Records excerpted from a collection
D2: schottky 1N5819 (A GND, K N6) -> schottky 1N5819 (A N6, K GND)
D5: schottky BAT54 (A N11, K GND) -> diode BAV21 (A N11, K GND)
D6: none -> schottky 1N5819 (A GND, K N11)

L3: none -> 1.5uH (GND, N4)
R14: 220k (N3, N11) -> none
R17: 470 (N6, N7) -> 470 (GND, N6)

---

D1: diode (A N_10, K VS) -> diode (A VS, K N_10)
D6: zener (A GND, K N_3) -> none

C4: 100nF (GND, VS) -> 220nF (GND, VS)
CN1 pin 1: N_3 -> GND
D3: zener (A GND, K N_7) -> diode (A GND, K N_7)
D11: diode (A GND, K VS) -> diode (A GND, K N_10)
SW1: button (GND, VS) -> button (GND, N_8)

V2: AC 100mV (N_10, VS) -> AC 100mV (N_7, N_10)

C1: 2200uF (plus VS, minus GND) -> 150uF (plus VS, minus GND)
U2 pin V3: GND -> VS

> **Task to carry out**
Copy out the lines of the data where the word "none" can be found.

> **The answer**
D6: none -> schottky 1N5819 (A GND, K N11)
L3: none -> 1.5uH (GND, N4)
R14: 220k (N3, N11) -> none
D6: zener (A GND, K N_3) -> none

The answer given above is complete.